▸ **Work instruction**:
Please copy the rows below word for word, omitting the pictures.

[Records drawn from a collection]

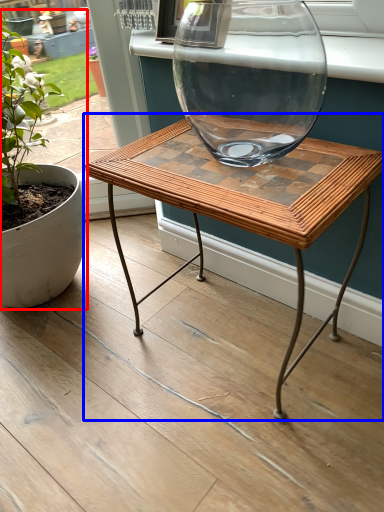
Question: Which object appears farthest to the camera in this image, houseplant (highlighted by a red box) or coffee table (highlighted by a blue box)?

Choices:
 (A) houseplant
 (B) coffee table

Answer: (A)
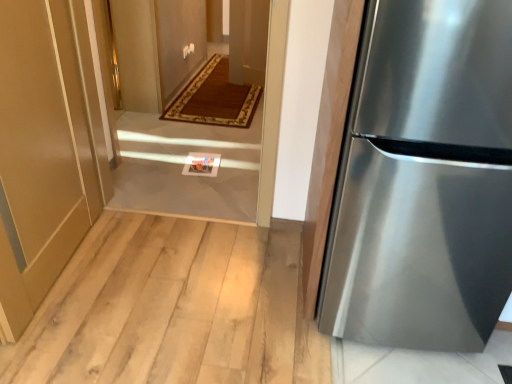
This screenshot has width=512, height=384. I want to click on vacant point to the right of matte gold door at lower left, so click(156, 273).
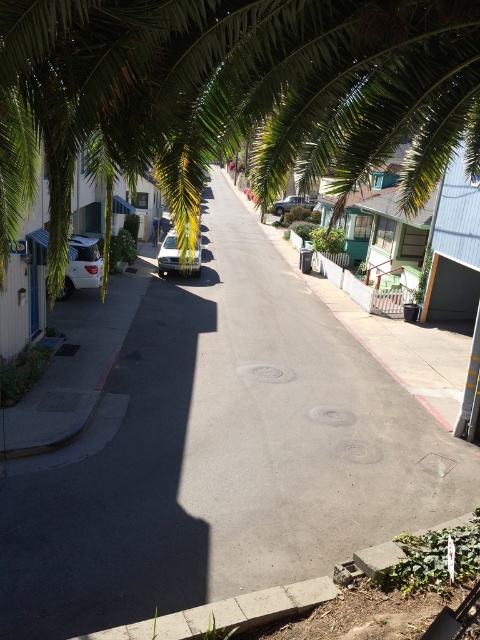
You are a delivery person trying to park your van, which is 2 meters wide, between the silver metallic car at left and the silver metallic sedan at center. Can you fit your van there?

The silver metallic car at left is narrower than the silver metallic sedan at center, but the distance between them isn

▸ **The completed task**:
Question: Which object appears farthest to the camera in this image, houseplant (highlighted by a red box) or coffee table (highlighted by a blue box)?

Choices:
 (A) houseplant
 (B) coffee table

Answer: (A)
This screenshot has width=512, height=384. I want to click on vacant point to the right of matte gold door at lower left, so click(156, 273).
You are a delivery person trying to park your van, which is 2 meters wide, between the silver metallic car at left and the silver metallic sedan at center. Can you fit your van there?

The silver metallic car at left is narrower than the silver metallic sedan at center, but the distance between them isn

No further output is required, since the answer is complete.